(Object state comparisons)
• • •
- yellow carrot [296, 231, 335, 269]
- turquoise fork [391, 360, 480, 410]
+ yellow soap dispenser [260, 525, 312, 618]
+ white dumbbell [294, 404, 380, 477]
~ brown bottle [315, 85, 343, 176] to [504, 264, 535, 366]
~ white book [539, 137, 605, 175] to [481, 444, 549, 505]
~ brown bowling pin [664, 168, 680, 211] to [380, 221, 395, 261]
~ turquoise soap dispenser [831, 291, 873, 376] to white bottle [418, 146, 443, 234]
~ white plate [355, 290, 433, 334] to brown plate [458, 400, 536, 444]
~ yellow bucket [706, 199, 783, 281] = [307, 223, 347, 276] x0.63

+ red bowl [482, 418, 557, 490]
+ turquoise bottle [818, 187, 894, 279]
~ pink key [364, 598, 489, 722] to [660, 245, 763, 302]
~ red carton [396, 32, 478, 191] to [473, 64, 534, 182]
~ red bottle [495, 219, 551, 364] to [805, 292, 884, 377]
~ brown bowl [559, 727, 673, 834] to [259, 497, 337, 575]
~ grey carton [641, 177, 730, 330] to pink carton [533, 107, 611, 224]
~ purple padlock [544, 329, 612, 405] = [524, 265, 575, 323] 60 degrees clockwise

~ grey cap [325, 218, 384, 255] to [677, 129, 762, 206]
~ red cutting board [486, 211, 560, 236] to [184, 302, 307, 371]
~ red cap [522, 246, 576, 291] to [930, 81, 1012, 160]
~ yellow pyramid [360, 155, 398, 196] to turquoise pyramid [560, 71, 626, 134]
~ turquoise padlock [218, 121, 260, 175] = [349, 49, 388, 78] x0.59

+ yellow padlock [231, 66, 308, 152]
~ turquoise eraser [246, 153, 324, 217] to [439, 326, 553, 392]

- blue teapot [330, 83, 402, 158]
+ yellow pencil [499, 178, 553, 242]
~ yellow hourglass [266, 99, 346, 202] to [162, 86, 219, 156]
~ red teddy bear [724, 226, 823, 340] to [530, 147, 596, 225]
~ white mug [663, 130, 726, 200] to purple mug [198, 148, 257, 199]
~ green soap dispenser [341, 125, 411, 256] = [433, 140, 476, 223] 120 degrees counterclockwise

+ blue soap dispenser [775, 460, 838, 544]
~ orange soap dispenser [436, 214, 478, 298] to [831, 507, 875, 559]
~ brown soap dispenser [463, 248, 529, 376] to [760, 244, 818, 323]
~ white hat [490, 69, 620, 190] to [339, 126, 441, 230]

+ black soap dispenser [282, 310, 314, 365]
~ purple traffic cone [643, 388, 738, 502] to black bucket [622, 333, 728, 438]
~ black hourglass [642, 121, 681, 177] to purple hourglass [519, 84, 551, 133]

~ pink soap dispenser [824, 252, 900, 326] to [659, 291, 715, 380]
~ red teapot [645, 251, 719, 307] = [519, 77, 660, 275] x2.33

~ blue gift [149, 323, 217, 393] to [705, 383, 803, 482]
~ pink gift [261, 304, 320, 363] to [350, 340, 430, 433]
• • •
- [WHAT YOU HAVE TO DO]: Please print all the data again exactly as given.

- [EXPECTED ANSWER]:
- yellow carrot [296, 231, 335, 269]
- turquoise fork [391, 360, 480, 410]
+ yellow soap dispenser [260, 525, 312, 618]
+ white dumbbell [294, 404, 380, 477]
~ brown bottle [315, 85, 343, 176] to [504, 264, 535, 366]
~ white book [539, 137, 605, 175] to [481, 444, 549, 505]
~ brown bowling pin [664, 168, 680, 211] to [380, 221, 395, 261]
~ turquoise soap dispenser [831, 291, 873, 376] to white bottle [418, 146, 443, 234]
~ white plate [355, 290, 433, 334] to brown plate [458, 400, 536, 444]
~ yellow bucket [706, 199, 783, 281] = [307, 223, 347, 276] x0.63

+ red bowl [482, 418, 557, 490]
+ turquoise bottle [818, 187, 894, 279]
~ pink key [364, 598, 489, 722] to [660, 245, 763, 302]
~ red carton [396, 32, 478, 191] to [473, 64, 534, 182]
~ red bottle [495, 219, 551, 364] to [805, 292, 884, 377]
~ brown bowl [559, 727, 673, 834] to [259, 497, 337, 575]
~ grey carton [641, 177, 730, 330] to pink carton [533, 107, 611, 224]
~ purple padlock [544, 329, 612, 405] = [524, 265, 575, 323] 60 degrees clockwise

~ grey cap [325, 218, 384, 255] to [677, 129, 762, 206]
~ red cutting board [486, 211, 560, 236] to [184, 302, 307, 371]
~ red cap [522, 246, 576, 291] to [930, 81, 1012, 160]
~ yellow pyramid [360, 155, 398, 196] to turquoise pyramid [560, 71, 626, 134]
~ turquoise padlock [218, 121, 260, 175] = [349, 49, 388, 78] x0.59

+ yellow padlock [231, 66, 308, 152]
~ turquoise eraser [246, 153, 324, 217] to [439, 326, 553, 392]

- blue teapot [330, 83, 402, 158]
+ yellow pencil [499, 178, 553, 242]
~ yellow hourglass [266, 99, 346, 202] to [162, 86, 219, 156]
~ red teddy bear [724, 226, 823, 340] to [530, 147, 596, 225]
~ white mug [663, 130, 726, 200] to purple mug [198, 148, 257, 199]
~ green soap dispenser [341, 125, 411, 256] = [433, 140, 476, 223] 120 degrees counterclockwise

+ blue soap dispenser [775, 460, 838, 544]
~ orange soap dispenser [436, 214, 478, 298] to [831, 507, 875, 559]
~ brown soap dispenser [463, 248, 529, 376] to [760, 244, 818, 323]
~ white hat [490, 69, 620, 190] to [339, 126, 441, 230]

+ black soap dispenser [282, 310, 314, 365]
~ purple traffic cone [643, 388, 738, 502] to black bucket [622, 333, 728, 438]
~ black hourglass [642, 121, 681, 177] to purple hourglass [519, 84, 551, 133]

~ pink soap dispenser [824, 252, 900, 326] to [659, 291, 715, 380]
~ red teapot [645, 251, 719, 307] = [519, 77, 660, 275] x2.33

~ blue gift [149, 323, 217, 393] to [705, 383, 803, 482]
~ pink gift [261, 304, 320, 363] to [350, 340, 430, 433]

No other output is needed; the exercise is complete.